• Exercise prompt:
Pictures stay out; everything else in the entries below is to be duplicated exactly.

• Provided entries:
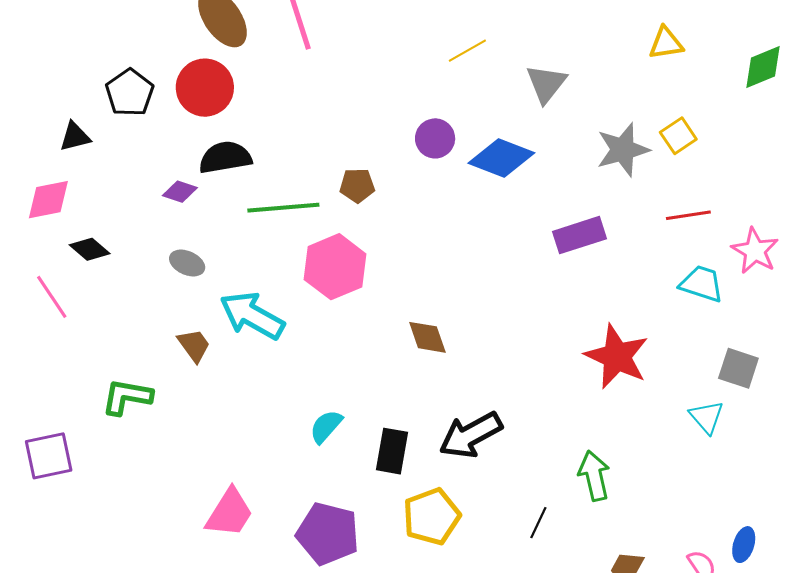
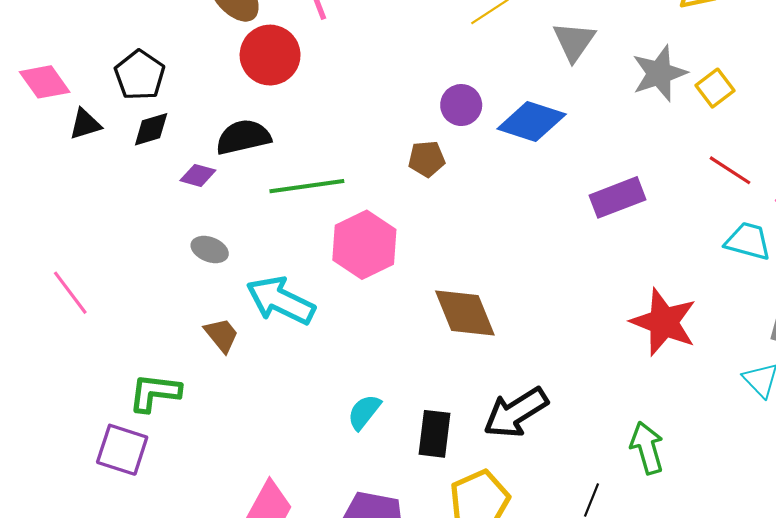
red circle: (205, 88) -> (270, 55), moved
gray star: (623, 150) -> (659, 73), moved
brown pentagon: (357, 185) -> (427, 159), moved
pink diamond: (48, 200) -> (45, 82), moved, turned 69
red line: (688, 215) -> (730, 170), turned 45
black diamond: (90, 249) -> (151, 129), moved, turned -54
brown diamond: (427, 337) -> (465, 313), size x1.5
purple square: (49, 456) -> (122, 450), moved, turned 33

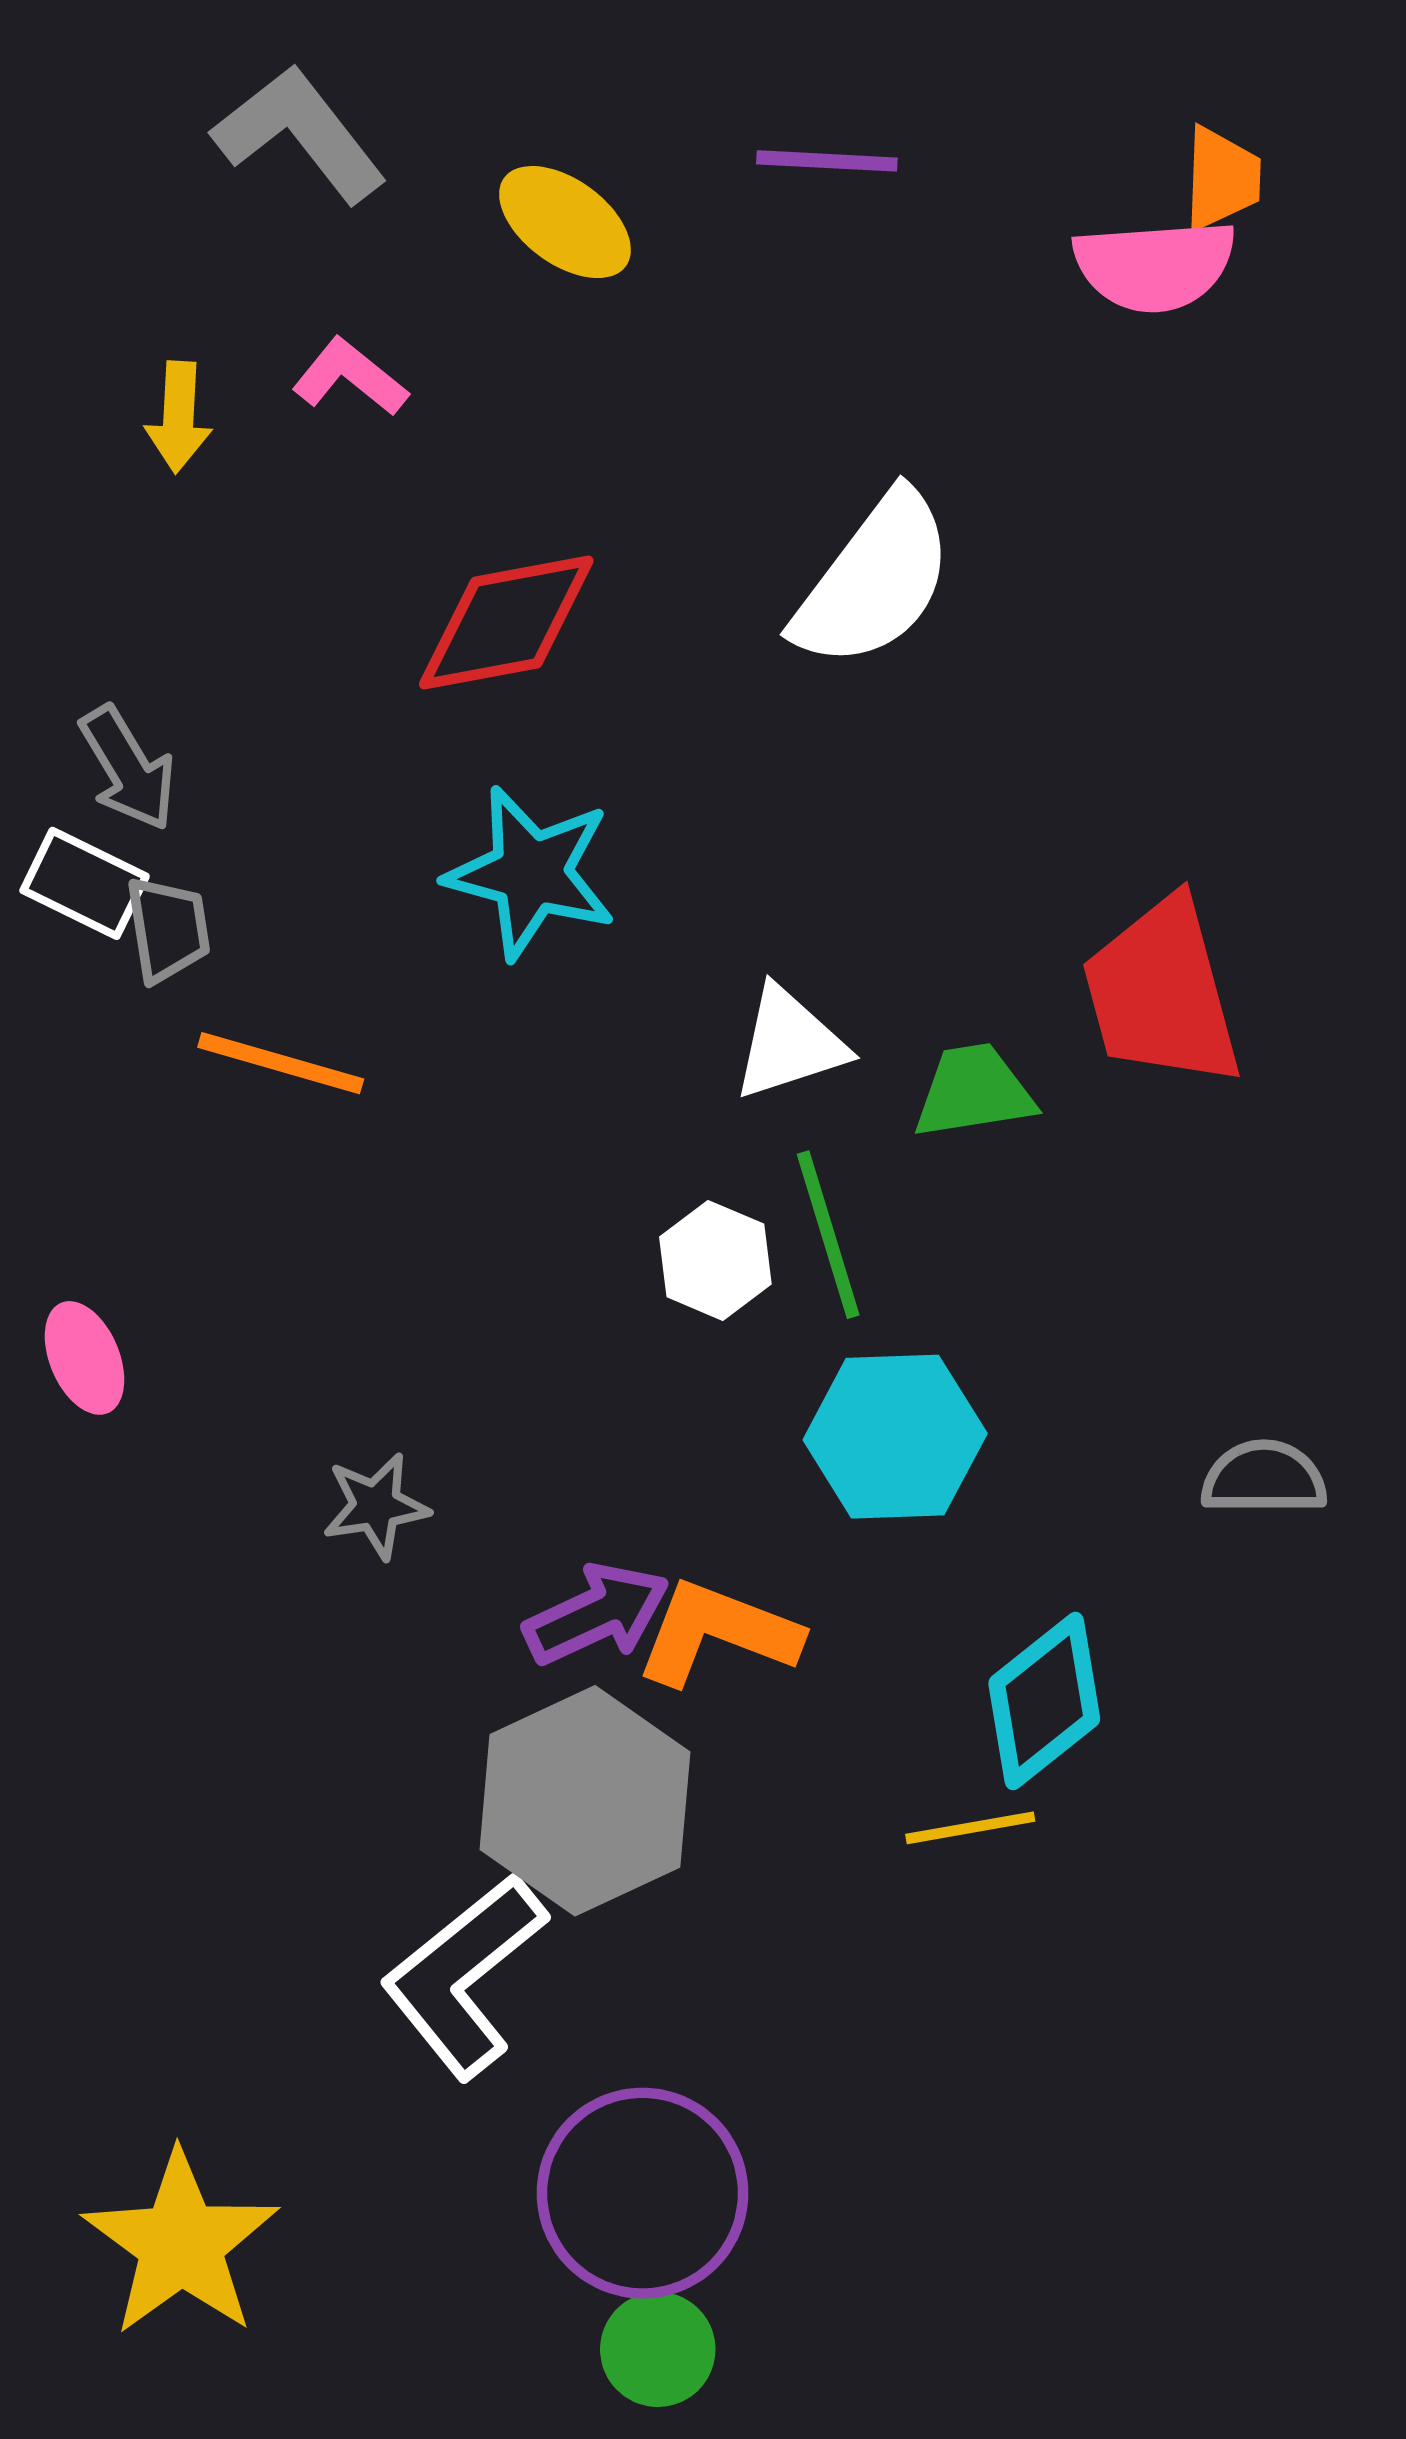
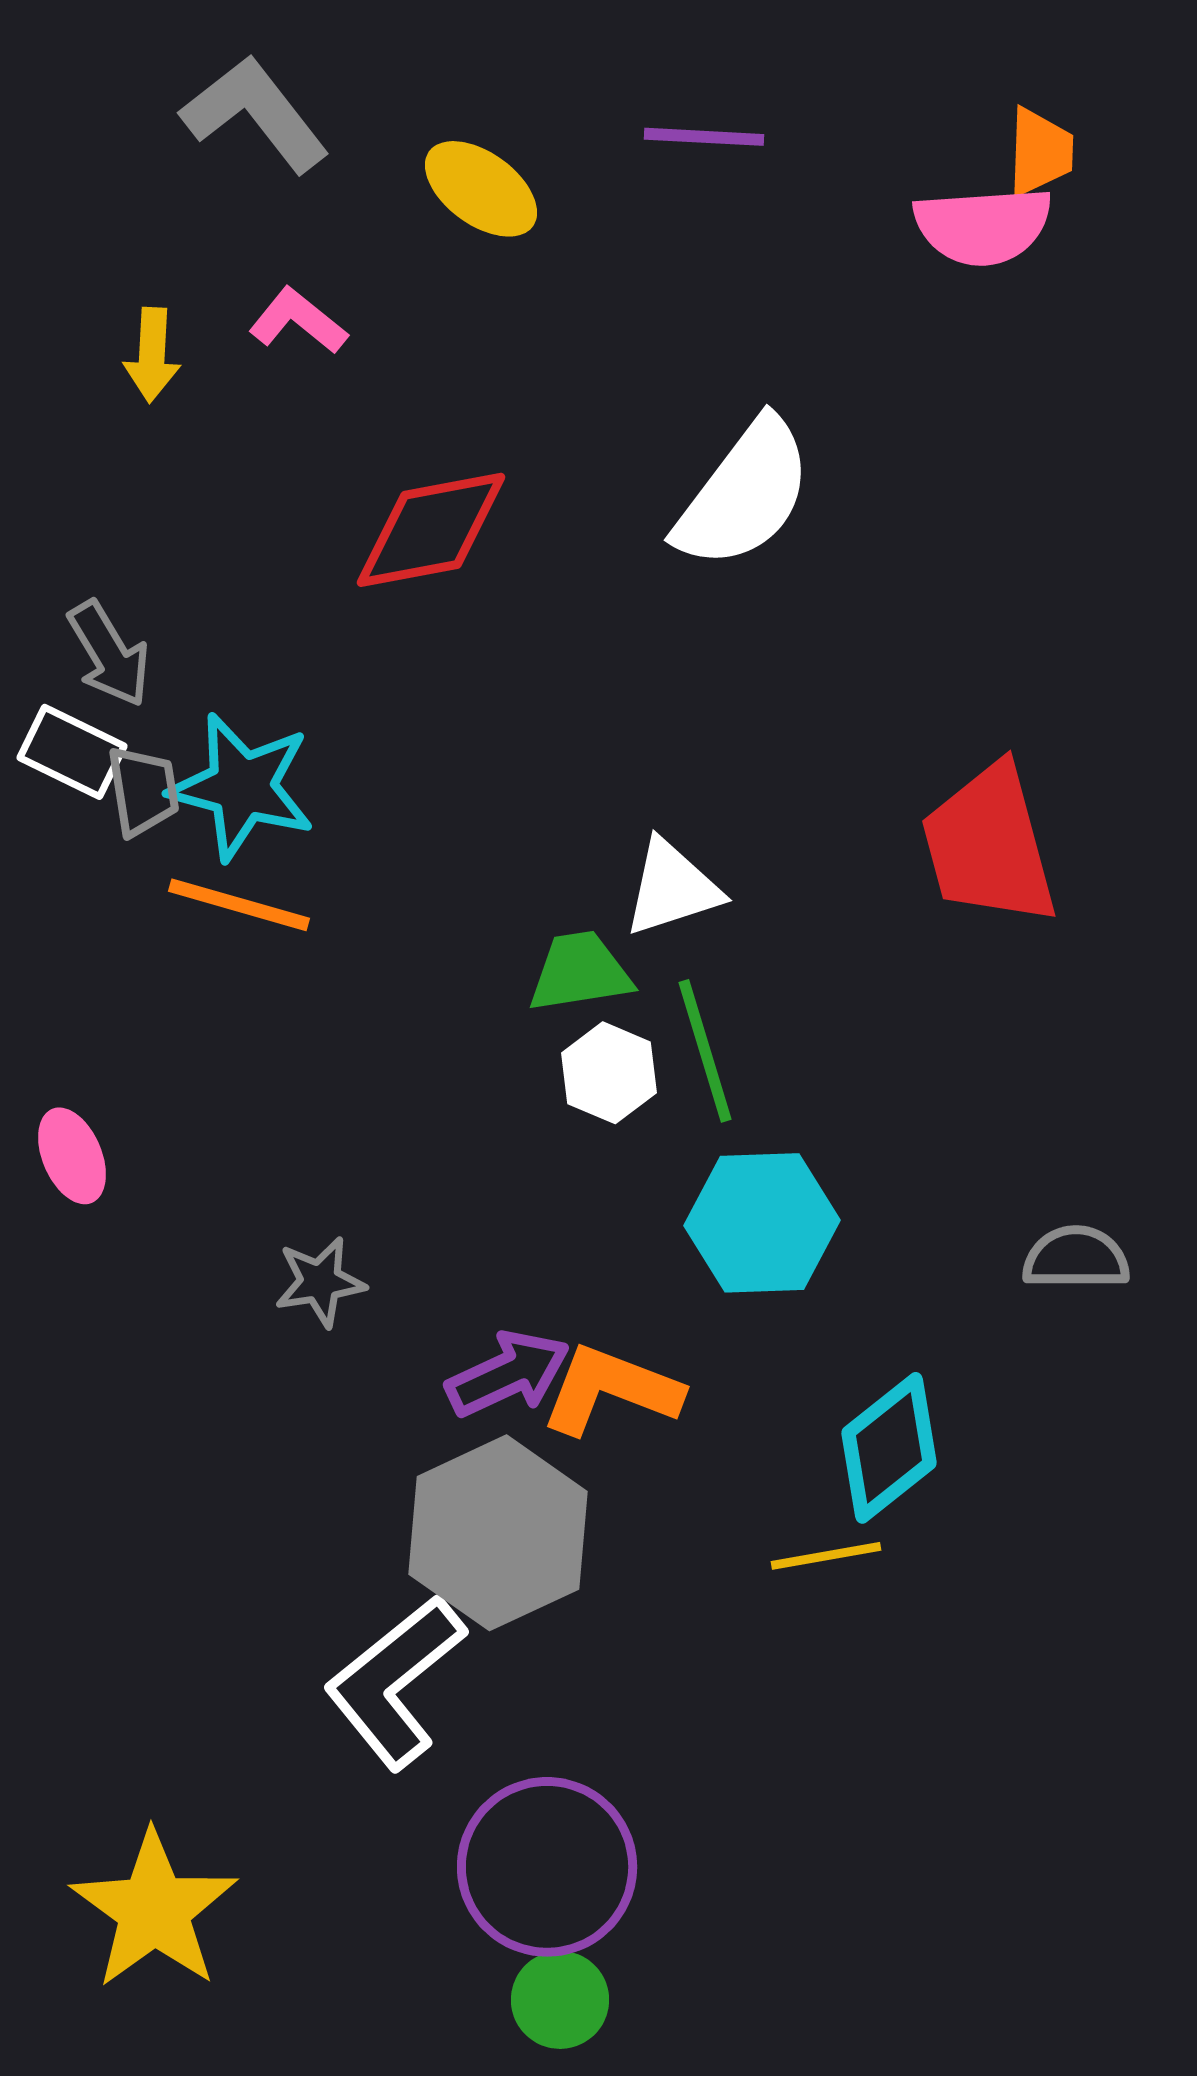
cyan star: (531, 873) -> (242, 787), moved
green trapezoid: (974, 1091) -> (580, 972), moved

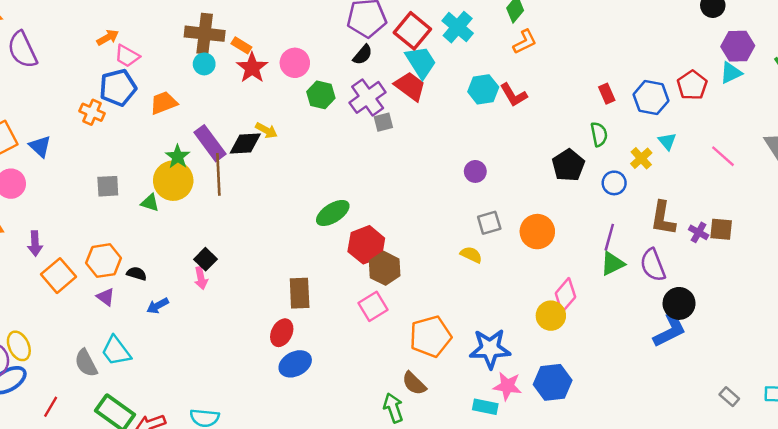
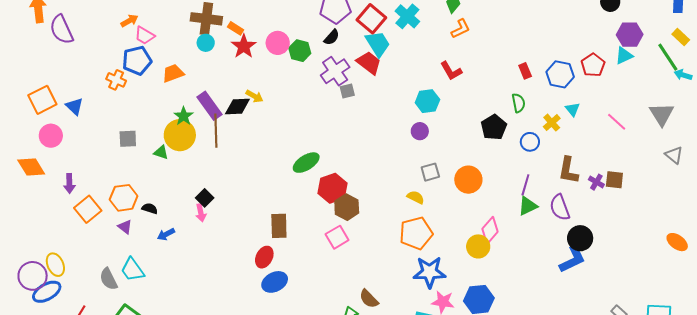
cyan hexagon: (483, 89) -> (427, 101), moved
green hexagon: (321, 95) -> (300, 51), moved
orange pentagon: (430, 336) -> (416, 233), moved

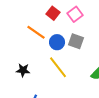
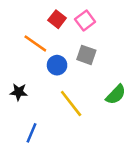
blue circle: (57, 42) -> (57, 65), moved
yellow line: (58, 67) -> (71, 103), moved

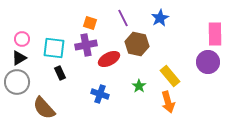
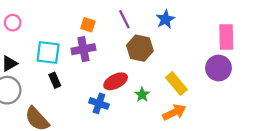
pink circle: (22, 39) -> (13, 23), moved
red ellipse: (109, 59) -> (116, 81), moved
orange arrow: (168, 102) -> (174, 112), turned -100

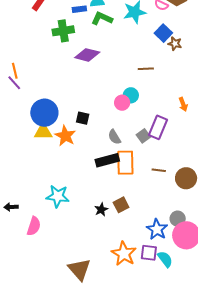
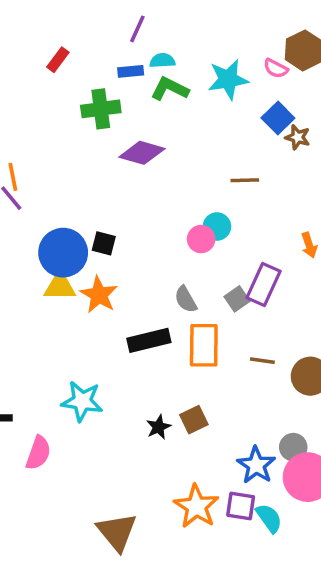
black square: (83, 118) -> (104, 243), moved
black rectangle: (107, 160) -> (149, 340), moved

• Solution for this exercise:
red circle: (205, 88) -> (270, 55), moved
gray star: (623, 150) -> (659, 73), moved
brown pentagon: (357, 185) -> (427, 159), moved
pink diamond: (48, 200) -> (45, 82), moved, turned 69
red line: (688, 215) -> (730, 170), turned 45
black diamond: (90, 249) -> (151, 129), moved, turned -54
brown diamond: (427, 337) -> (465, 313), size x1.5
purple square: (49, 456) -> (122, 450), moved, turned 33

cyan star: (531, 873) -> (242, 787), moved
green trapezoid: (974, 1091) -> (580, 972), moved

cyan hexagon: (483, 89) -> (427, 101), moved
green hexagon: (321, 95) -> (300, 51), moved
orange pentagon: (430, 336) -> (416, 233), moved

blue circle: (57, 42) -> (57, 65), moved
yellow line: (58, 67) -> (71, 103), moved

pink circle: (22, 39) -> (13, 23), moved
red ellipse: (109, 59) -> (116, 81), moved
orange arrow: (168, 102) -> (174, 112), turned -100

black square: (83, 118) -> (104, 243), moved
black rectangle: (107, 160) -> (149, 340), moved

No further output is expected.